■ **EXCERPTED DATA**
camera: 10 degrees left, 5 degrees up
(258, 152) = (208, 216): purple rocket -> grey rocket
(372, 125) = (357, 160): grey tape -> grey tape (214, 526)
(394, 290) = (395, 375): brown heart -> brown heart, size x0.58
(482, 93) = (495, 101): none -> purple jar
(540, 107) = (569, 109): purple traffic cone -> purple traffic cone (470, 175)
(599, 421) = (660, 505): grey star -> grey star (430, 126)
==
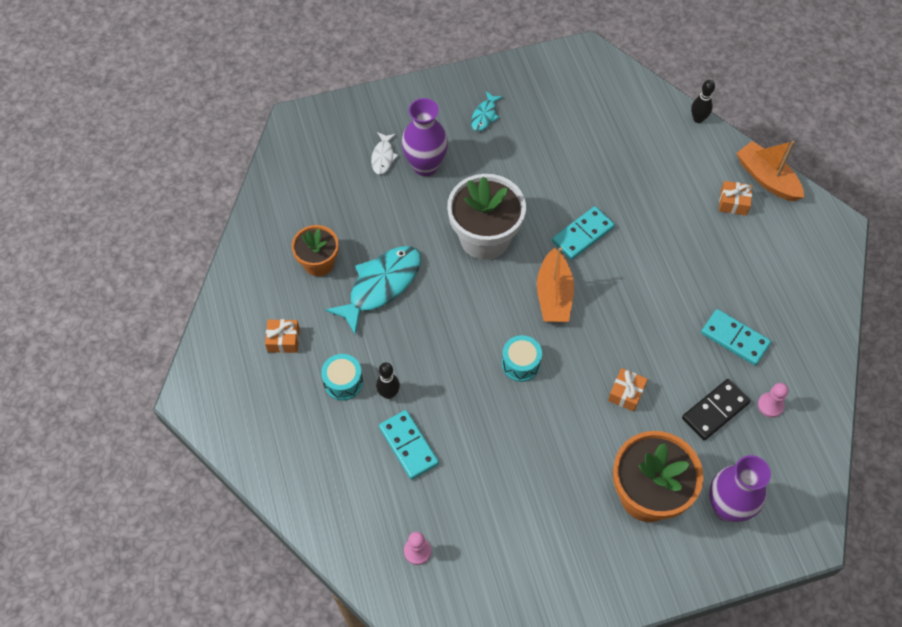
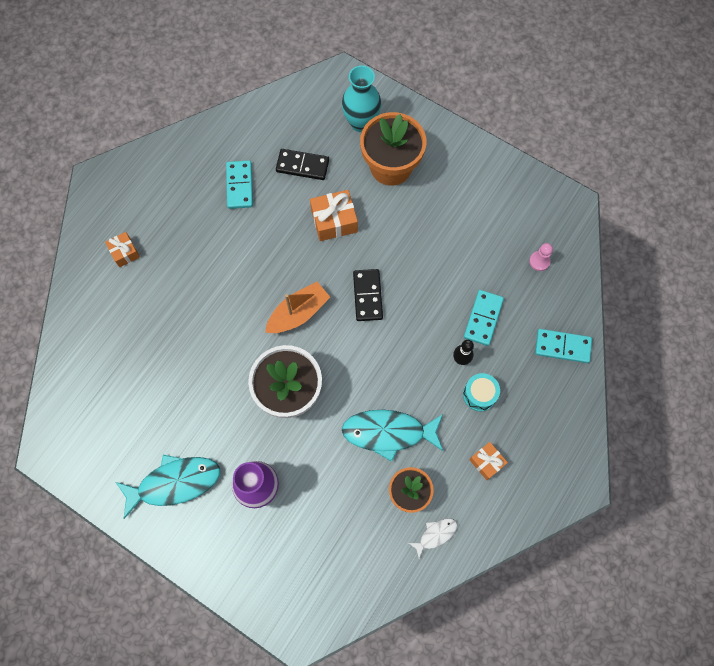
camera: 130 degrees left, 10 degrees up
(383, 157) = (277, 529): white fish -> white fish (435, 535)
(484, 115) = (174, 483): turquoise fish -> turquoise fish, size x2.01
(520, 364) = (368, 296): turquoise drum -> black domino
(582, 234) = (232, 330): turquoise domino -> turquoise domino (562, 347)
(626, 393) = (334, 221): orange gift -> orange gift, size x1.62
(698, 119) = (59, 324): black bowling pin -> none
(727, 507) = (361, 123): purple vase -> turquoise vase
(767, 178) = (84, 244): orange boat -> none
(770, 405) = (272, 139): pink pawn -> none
--
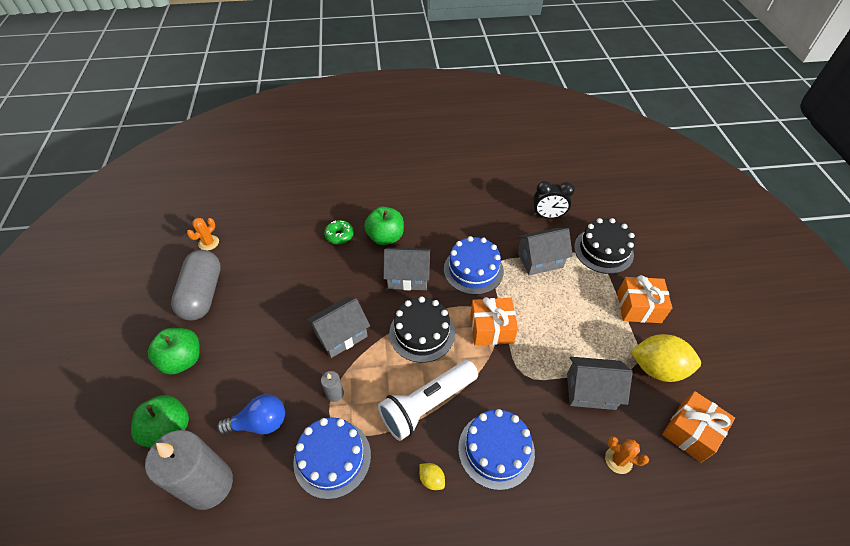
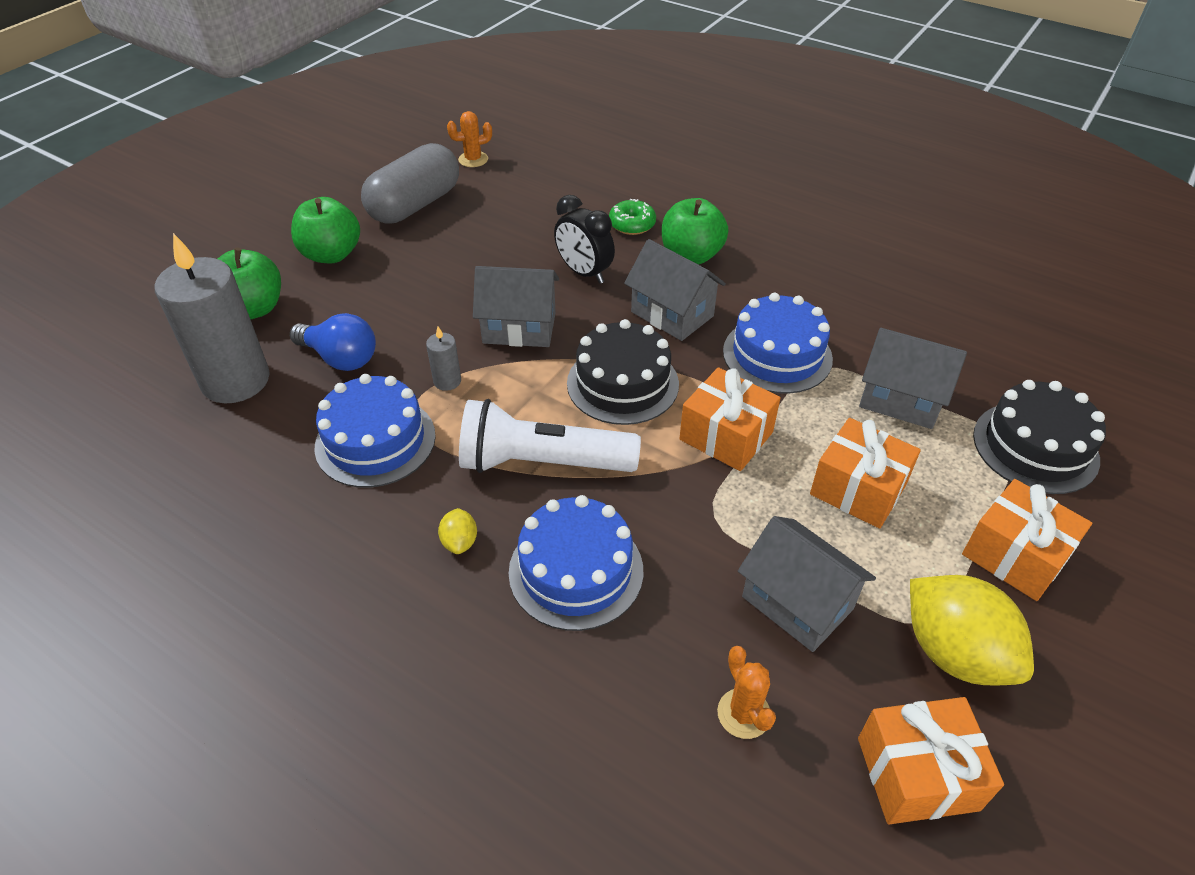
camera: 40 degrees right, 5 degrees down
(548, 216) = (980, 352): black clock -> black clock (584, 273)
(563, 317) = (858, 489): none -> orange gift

■ **WHAT THE TASK ASKS**
What do the lines above say from the one containing "(582, 234) = (232, 330): turquoise" down to the one containing "(767, 178) = (84, 244): orange boat -> none"? Return them exactly, both end lines included, and only them.

■ **YOUR SOLUTION**
(582, 234) = (232, 330): turquoise domino -> turquoise domino (562, 347)
(626, 393) = (334, 221): orange gift -> orange gift, size x1.62
(698, 119) = (59, 324): black bowling pin -> none
(727, 507) = (361, 123): purple vase -> turquoise vase
(767, 178) = (84, 244): orange boat -> none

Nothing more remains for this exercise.